[Before-and-after object lists]
>>>>
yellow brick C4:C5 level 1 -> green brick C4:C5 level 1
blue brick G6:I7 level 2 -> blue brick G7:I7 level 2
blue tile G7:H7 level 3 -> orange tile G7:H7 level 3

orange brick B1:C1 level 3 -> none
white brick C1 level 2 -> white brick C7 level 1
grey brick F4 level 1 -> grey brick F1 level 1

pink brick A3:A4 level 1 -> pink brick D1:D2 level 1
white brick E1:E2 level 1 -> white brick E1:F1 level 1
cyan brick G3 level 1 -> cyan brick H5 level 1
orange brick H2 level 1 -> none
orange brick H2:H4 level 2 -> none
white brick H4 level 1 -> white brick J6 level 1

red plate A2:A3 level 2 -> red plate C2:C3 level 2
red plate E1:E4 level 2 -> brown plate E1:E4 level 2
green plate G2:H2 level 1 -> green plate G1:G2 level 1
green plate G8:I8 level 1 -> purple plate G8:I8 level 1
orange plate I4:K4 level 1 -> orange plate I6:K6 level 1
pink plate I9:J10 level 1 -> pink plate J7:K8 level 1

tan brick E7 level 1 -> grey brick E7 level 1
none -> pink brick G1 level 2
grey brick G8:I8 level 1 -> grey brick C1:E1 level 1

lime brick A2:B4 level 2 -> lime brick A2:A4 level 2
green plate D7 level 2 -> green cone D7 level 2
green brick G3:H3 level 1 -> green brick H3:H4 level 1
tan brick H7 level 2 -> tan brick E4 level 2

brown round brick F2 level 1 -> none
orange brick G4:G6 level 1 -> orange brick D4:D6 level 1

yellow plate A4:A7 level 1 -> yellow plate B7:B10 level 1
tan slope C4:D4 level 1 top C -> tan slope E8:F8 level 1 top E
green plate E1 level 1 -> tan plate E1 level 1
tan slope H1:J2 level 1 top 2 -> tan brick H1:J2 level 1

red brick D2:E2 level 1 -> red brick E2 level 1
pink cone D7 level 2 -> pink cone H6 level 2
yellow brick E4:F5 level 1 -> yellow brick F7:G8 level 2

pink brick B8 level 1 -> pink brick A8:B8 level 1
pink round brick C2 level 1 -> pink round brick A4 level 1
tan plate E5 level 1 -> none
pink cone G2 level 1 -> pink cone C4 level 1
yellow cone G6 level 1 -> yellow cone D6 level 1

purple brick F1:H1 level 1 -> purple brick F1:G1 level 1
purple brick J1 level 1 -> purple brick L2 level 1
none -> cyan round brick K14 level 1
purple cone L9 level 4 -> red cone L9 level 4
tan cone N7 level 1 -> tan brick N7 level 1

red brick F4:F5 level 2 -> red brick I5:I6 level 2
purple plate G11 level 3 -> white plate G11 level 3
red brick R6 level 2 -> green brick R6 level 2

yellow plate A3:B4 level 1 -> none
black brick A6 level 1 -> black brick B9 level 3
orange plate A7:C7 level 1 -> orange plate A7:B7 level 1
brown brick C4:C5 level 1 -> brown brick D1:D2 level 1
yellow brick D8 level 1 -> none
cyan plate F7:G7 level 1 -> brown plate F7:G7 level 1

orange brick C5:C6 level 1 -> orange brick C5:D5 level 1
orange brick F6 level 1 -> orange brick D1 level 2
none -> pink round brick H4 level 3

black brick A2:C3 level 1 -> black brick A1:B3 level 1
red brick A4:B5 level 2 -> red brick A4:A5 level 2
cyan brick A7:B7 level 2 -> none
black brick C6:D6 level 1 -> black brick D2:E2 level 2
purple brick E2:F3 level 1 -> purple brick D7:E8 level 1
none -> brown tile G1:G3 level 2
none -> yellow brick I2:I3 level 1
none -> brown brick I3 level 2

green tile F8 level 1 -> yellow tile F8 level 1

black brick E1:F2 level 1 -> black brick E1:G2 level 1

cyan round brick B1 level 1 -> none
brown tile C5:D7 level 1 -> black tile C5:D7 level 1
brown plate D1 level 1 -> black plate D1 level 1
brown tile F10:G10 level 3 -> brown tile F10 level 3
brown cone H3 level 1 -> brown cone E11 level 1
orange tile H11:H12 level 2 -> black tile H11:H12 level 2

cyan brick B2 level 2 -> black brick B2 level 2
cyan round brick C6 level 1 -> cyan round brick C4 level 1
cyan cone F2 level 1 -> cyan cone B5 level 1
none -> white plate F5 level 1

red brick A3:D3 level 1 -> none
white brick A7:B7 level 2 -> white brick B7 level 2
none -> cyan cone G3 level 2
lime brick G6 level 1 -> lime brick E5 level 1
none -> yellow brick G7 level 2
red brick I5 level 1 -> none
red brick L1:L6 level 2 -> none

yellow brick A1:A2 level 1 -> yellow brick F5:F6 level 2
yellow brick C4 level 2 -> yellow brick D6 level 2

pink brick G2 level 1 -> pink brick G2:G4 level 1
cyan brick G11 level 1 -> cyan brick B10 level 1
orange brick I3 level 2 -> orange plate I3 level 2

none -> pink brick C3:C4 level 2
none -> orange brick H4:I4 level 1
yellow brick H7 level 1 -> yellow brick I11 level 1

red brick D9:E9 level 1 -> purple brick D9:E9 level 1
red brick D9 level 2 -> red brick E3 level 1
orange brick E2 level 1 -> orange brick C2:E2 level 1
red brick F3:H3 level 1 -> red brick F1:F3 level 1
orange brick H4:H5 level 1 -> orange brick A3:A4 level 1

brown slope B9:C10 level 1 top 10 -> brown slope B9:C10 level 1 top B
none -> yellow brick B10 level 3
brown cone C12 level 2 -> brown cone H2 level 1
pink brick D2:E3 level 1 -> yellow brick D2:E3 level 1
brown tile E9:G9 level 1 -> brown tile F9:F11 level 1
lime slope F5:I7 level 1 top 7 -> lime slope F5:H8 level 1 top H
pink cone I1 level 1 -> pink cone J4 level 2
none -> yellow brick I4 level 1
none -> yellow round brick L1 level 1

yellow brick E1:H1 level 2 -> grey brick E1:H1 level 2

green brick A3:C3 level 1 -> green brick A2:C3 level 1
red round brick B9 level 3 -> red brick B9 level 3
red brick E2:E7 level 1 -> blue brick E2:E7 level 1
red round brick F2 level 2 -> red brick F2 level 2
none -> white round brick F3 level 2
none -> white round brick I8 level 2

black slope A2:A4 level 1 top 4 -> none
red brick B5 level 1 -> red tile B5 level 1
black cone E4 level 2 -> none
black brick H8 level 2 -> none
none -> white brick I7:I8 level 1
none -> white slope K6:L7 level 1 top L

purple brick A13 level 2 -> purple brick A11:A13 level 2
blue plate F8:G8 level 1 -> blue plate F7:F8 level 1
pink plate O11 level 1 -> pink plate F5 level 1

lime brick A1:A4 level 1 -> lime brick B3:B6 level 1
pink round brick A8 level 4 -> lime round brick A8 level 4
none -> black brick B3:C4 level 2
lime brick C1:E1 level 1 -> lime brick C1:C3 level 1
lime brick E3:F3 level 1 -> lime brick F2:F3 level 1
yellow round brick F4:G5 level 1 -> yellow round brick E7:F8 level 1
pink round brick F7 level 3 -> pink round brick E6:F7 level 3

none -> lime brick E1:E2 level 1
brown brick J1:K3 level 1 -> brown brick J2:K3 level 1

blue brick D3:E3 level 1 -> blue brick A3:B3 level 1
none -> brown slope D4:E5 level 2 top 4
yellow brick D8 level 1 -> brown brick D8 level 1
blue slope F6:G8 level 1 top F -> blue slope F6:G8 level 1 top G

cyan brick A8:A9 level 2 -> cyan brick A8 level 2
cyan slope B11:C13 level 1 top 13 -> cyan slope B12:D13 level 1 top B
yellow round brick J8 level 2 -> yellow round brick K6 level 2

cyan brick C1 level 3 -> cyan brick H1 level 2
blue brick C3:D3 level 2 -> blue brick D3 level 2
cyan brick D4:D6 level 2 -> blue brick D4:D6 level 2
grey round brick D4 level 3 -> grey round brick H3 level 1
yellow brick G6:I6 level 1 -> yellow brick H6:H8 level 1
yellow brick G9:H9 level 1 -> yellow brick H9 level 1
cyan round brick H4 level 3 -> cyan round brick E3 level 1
<<<<
Count how many lines of the entries include the string "grey". The number is the entire answer.

* EXERCISE ANSWER
5